>>>
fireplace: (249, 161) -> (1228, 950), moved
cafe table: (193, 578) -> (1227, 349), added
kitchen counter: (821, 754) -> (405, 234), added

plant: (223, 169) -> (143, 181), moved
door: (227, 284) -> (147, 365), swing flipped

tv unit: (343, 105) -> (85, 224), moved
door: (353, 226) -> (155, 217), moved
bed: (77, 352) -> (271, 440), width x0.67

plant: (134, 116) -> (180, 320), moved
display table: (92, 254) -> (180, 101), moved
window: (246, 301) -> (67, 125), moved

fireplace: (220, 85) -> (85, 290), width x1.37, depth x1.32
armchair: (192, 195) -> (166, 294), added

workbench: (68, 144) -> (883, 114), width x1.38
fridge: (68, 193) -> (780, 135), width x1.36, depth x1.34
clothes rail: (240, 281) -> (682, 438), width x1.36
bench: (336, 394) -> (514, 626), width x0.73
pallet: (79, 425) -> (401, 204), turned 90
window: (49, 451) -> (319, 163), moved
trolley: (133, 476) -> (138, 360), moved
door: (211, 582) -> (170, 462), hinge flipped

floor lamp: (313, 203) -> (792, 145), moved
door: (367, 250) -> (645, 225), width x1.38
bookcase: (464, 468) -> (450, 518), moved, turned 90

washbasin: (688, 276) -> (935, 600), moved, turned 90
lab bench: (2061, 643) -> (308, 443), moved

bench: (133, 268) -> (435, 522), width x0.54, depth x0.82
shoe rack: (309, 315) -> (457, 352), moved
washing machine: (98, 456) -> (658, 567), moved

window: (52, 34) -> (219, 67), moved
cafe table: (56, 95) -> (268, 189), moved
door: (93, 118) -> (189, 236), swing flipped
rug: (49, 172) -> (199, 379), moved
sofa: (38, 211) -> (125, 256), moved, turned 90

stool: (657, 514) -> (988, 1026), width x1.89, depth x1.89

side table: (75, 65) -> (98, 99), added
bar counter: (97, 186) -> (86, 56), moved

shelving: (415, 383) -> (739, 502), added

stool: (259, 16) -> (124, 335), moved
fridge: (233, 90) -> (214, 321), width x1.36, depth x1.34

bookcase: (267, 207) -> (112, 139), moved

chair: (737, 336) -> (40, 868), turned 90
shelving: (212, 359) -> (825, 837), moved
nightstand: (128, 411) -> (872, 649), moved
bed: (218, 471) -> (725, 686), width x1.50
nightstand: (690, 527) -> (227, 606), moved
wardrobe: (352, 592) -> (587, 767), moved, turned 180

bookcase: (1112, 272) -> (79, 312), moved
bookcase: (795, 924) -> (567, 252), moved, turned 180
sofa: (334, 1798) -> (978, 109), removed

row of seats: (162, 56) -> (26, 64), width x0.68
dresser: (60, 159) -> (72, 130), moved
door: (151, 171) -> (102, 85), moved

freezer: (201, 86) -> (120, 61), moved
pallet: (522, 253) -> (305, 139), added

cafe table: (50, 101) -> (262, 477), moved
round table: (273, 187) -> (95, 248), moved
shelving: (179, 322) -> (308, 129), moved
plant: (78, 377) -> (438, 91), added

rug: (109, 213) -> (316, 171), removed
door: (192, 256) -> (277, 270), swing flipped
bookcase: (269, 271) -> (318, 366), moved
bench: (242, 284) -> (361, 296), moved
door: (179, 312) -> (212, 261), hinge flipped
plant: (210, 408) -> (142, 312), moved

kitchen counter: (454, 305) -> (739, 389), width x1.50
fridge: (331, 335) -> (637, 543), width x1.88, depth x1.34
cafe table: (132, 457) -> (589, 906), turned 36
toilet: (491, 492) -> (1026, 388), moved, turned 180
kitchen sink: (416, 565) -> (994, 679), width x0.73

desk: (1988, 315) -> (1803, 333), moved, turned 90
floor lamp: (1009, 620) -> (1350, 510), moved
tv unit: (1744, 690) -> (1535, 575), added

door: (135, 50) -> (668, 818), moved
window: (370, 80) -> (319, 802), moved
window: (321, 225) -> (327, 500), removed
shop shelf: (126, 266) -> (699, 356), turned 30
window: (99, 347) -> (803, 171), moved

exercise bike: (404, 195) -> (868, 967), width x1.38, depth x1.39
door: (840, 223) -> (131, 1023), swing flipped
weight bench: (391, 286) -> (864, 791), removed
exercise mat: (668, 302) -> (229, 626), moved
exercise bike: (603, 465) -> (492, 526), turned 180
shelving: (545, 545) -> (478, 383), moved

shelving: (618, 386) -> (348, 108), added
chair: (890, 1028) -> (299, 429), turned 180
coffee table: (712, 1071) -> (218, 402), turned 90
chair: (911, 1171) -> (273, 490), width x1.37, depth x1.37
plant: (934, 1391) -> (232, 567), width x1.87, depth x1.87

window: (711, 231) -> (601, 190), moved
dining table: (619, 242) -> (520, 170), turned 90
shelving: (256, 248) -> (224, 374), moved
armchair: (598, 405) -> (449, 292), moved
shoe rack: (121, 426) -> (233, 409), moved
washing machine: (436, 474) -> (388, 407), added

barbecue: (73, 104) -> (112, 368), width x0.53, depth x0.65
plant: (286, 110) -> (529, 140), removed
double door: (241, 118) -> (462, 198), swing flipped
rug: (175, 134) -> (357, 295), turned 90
<<<
**Work request**. Transcribe the material exactly, so that no line is lost or altered.

**Exercise response**.
fireplace: (249, 161) -> (1228, 950), moved
cafe table: (193, 578) -> (1227, 349), added
kitchen counter: (821, 754) -> (405, 234), added

plant: (223, 169) -> (143, 181), moved
door: (227, 284) -> (147, 365), swing flipped

tv unit: (343, 105) -> (85, 224), moved
door: (353, 226) -> (155, 217), moved
bed: (77, 352) -> (271, 440), width x0.67

plant: (134, 116) -> (180, 320), moved
display table: (92, 254) -> (180, 101), moved
window: (246, 301) -> (67, 125), moved

fireplace: (220, 85) -> (85, 290), width x1.37, depth x1.32
armchair: (192, 195) -> (166, 294), added

workbench: (68, 144) -> (883, 114), width x1.38
fridge: (68, 193) -> (780, 135), width x1.36, depth x1.34
clothes rail: (240, 281) -> (682, 438), width x1.36
bench: (336, 394) -> (514, 626), width x0.73
pallet: (79, 425) -> (401, 204), turned 90
window: (49, 451) -> (319, 163), moved
trolley: (133, 476) -> (138, 360), moved
door: (211, 582) -> (170, 462), hinge flipped

floor lamp: (313, 203) -> (792, 145), moved
door: (367, 250) -> (645, 225), width x1.38
bookcase: (464, 468) -> (450, 518), moved, turned 90

washbasin: (688, 276) -> (935, 600), moved, turned 90
lab bench: (2061, 643) -> (308, 443), moved

bench: (133, 268) -> (435, 522), width x0.54, depth x0.82
shoe rack: (309, 315) -> (457, 352), moved
washing machine: (98, 456) -> (658, 567), moved

window: (52, 34) -> (219, 67), moved
cafe table: (56, 95) -> (268, 189), moved
door: (93, 118) -> (189, 236), swing flipped
rug: (49, 172) -> (199, 379), moved
sofa: (38, 211) -> (125, 256), moved, turned 90

stool: (657, 514) -> (988, 1026), width x1.89, depth x1.89

side table: (75, 65) -> (98, 99), added
bar counter: (97, 186) -> (86, 56), moved

shelving: (415, 383) -> (739, 502), added

stool: (259, 16) -> (124, 335), moved
fridge: (233, 90) -> (214, 321), width x1.36, depth x1.34

bookcase: (267, 207) -> (112, 139), moved

chair: (737, 336) -> (40, 868), turned 90
shelving: (212, 359) -> (825, 837), moved
nightstand: (128, 411) -> (872, 649), moved
bed: (218, 471) -> (725, 686), width x1.50
nightstand: (690, 527) -> (227, 606), moved
wardrobe: (352, 592) -> (587, 767), moved, turned 180

bookcase: (1112, 272) -> (79, 312), moved
bookcase: (795, 924) -> (567, 252), moved, turned 180
sofa: (334, 1798) -> (978, 109), removed

row of seats: (162, 56) -> (26, 64), width x0.68
dresser: (60, 159) -> (72, 130), moved
door: (151, 171) -> (102, 85), moved

freezer: (201, 86) -> (120, 61), moved
pallet: (522, 253) -> (305, 139), added

cafe table: (50, 101) -> (262, 477), moved
round table: (273, 187) -> (95, 248), moved
shelving: (179, 322) -> (308, 129), moved
plant: (78, 377) -> (438, 91), added

rug: (109, 213) -> (316, 171), removed
door: (192, 256) -> (277, 270), swing flipped
bookcase: (269, 271) -> (318, 366), moved
bench: (242, 284) -> (361, 296), moved
door: (179, 312) -> (212, 261), hinge flipped
plant: (210, 408) -> (142, 312), moved

kitchen counter: (454, 305) -> (739, 389), width x1.50
fridge: (331, 335) -> (637, 543), width x1.88, depth x1.34
cafe table: (132, 457) -> (589, 906), turned 36
toilet: (491, 492) -> (1026, 388), moved, turned 180
kitchen sink: (416, 565) -> (994, 679), width x0.73

desk: (1988, 315) -> (1803, 333), moved, turned 90
floor lamp: (1009, 620) -> (1350, 510), moved
tv unit: (1744, 690) -> (1535, 575), added

door: (135, 50) -> (668, 818), moved
window: (370, 80) -> (319, 802), moved
window: (321, 225) -> (327, 500), removed
shop shelf: (126, 266) -> (699, 356), turned 30
window: (99, 347) -> (803, 171), moved

exercise bike: (404, 195) -> (868, 967), width x1.38, depth x1.39
door: (840, 223) -> (131, 1023), swing flipped
weight bench: (391, 286) -> (864, 791), removed
exercise mat: (668, 302) -> (229, 626), moved
exercise bike: (603, 465) -> (492, 526), turned 180
shelving: (545, 545) -> (478, 383), moved

shelving: (618, 386) -> (348, 108), added
chair: (890, 1028) -> (299, 429), turned 180
coffee table: (712, 1071) -> (218, 402), turned 90
chair: (911, 1171) -> (273, 490), width x1.37, depth x1.37
plant: (934, 1391) -> (232, 567), width x1.87, depth x1.87

window: (711, 231) -> (601, 190), moved
dining table: (619, 242) -> (520, 170), turned 90
shelving: (256, 248) -> (224, 374), moved
armchair: (598, 405) -> (449, 292), moved
shoe rack: (121, 426) -> (233, 409), moved
washing machine: (436, 474) -> (388, 407), added

barbecue: (73, 104) -> (112, 368), width x0.53, depth x0.65
plant: (286, 110) -> (529, 140), removed
double door: (241, 118) -> (462, 198), swing flipped
rug: (175, 134) -> (357, 295), turned 90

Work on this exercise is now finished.